+++ The data +++

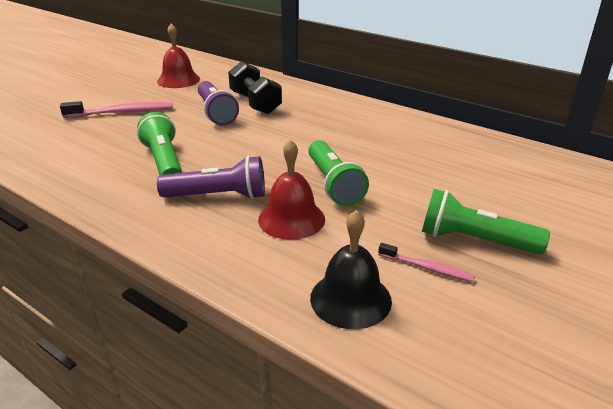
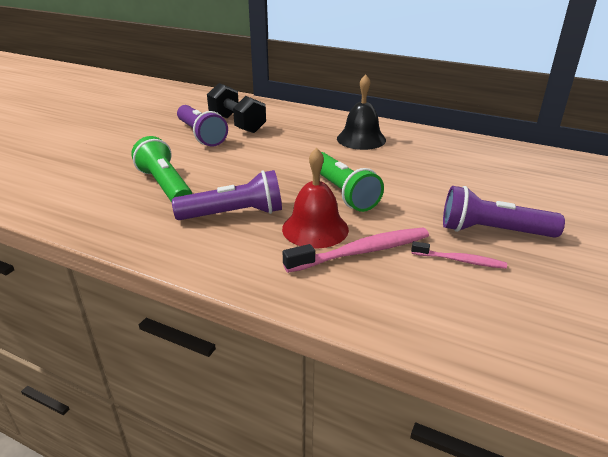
camera: 10 degrees left, 0 degrees up
(122, 113) = (103, 142): pink toothbrush -> pink toothbrush (361, 252)
(178, 80) = (150, 107): red bell -> none
(350, 299) = (401, 297): black bell -> black bell (361, 139)
(474, 240) = (492, 231): green flashlight -> purple flashlight

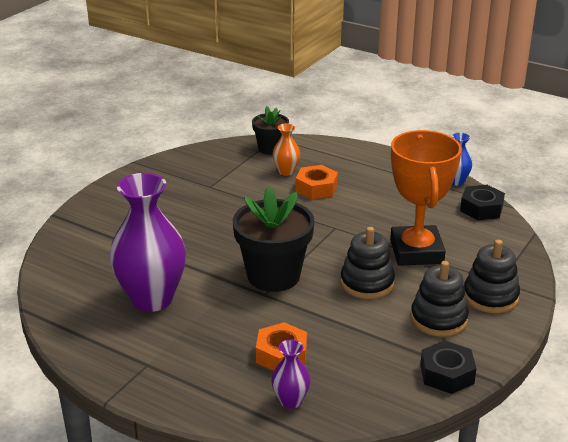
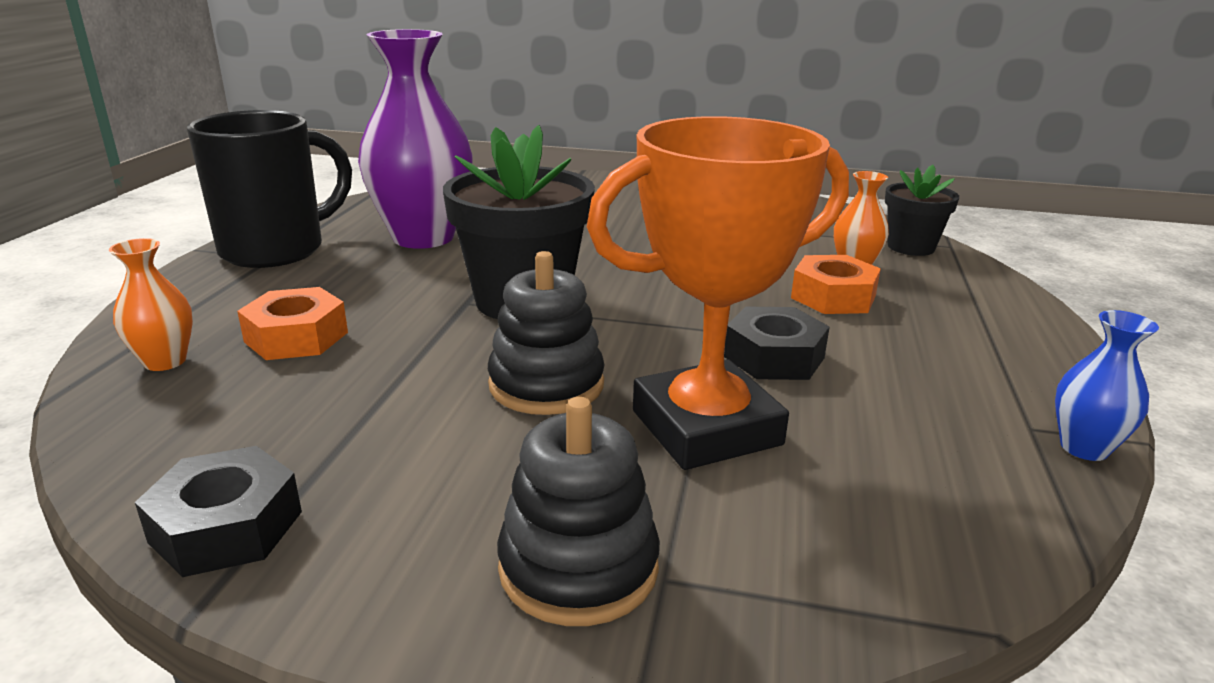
camera: 70 degrees right, 5 degrees down
(135, 362) = (277, 250): none -> black mug
(290, 401) = (165, 361): purple vase -> orange vase
(438, 319) = (447, 490): black stacking toy -> none
(481, 209) = (1004, 505): black nut -> black nut (774, 357)

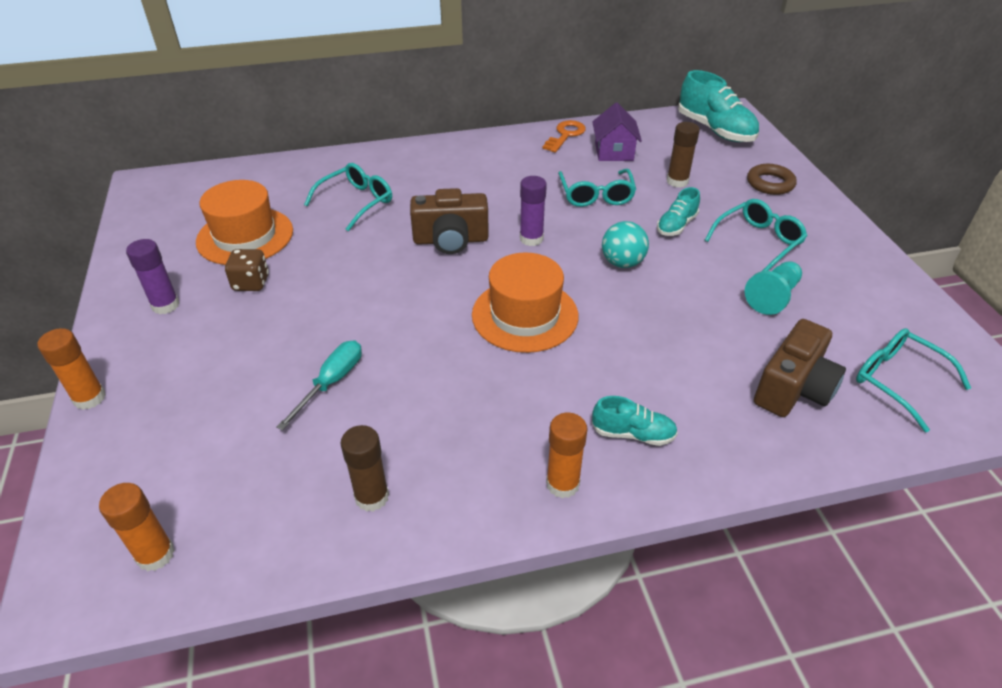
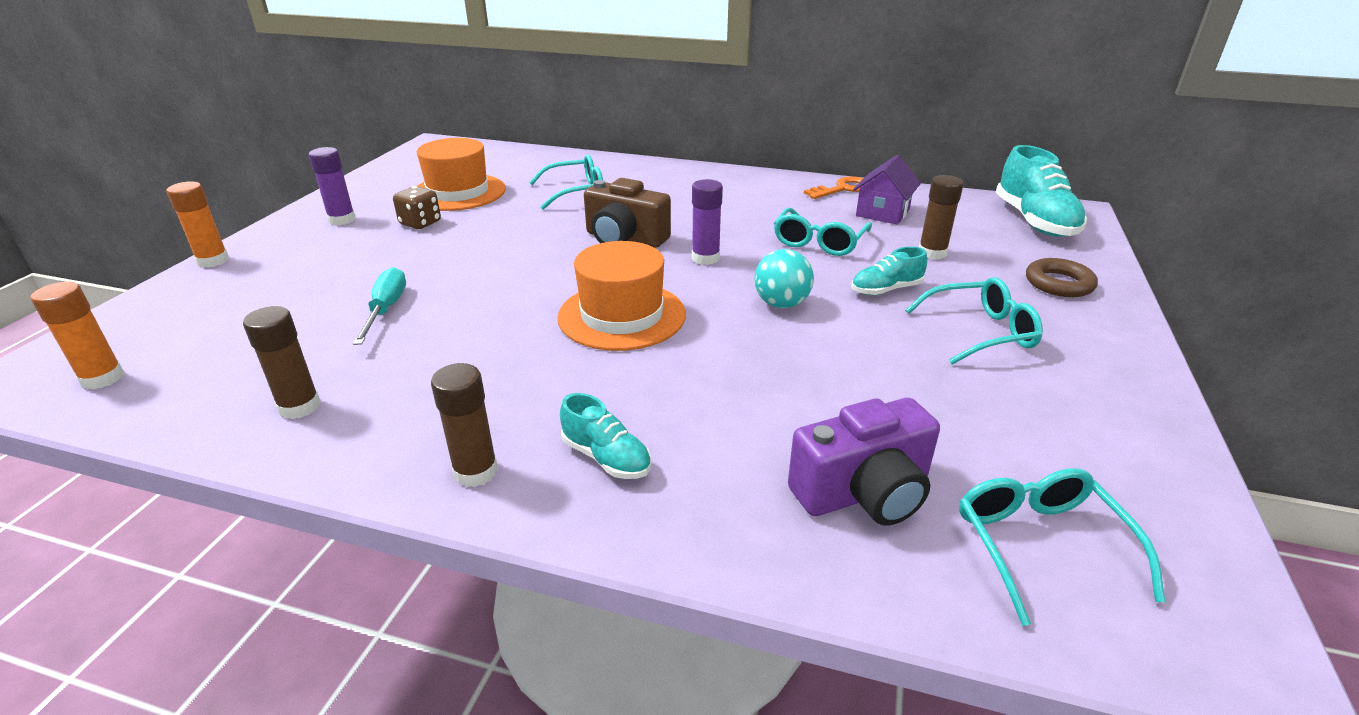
camera: 30 degrees right, 10 degrees down
(331, 382) = (386, 309): turquoise screwdriver -> turquoise screwdriver turned 60 degrees counterclockwise
(562, 484) = (476, 472): orange glue stick -> brown glue stick
(772, 297) = (940, 390): turquoise pawn -> none
(793, 388) = (863, 492): brown camera -> purple camera

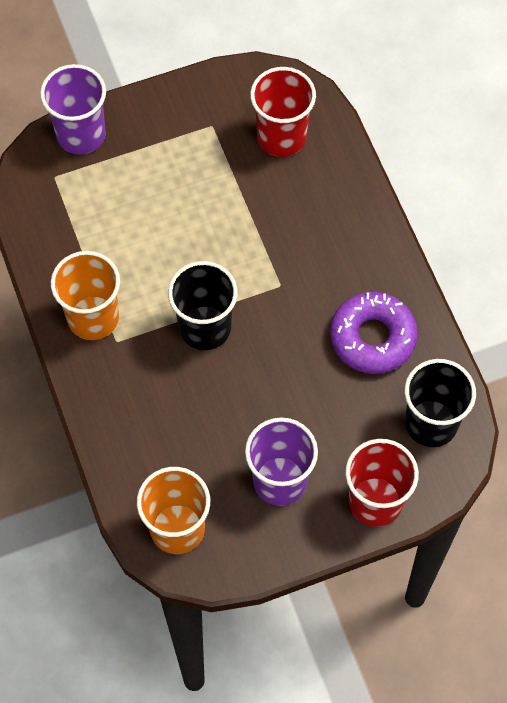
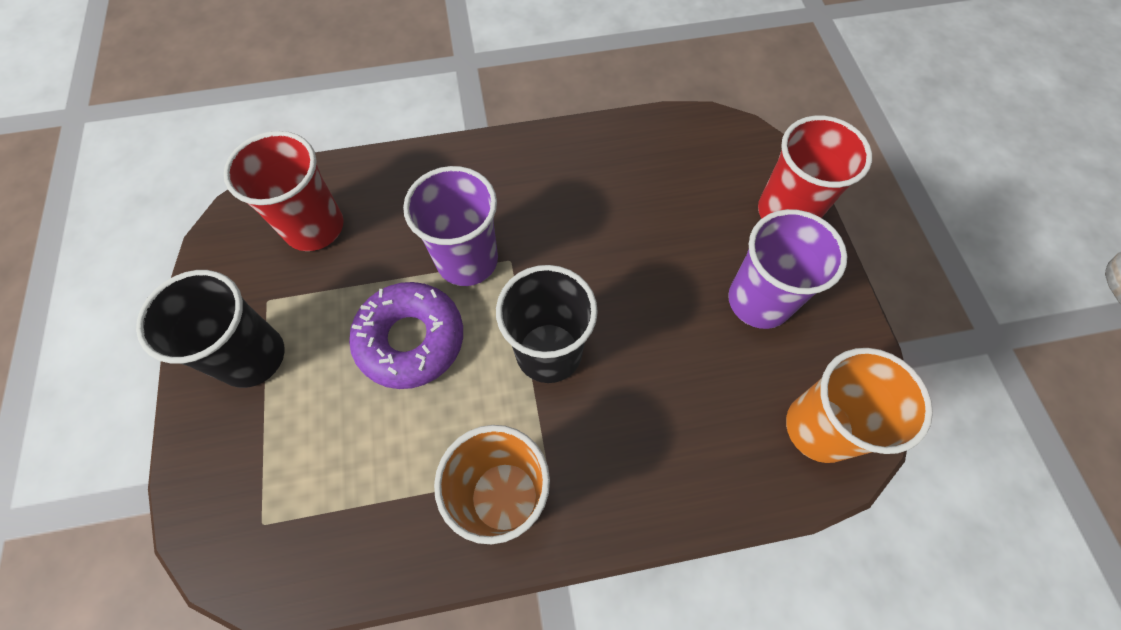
camera: 80 degrees left, 0 degrees up
(81, 134) = (208, 473): purple cup -> purple cup (467, 260)
(372, 337) = (594, 182): purple donut -> purple donut (411, 340)
(431, 423) = (700, 149): black cup -> black cup (252, 357)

+++

*Task requirements*: A line counts if it holds the word "none". How many lines of the entries count? Give the number only.

*Solved problem*: 4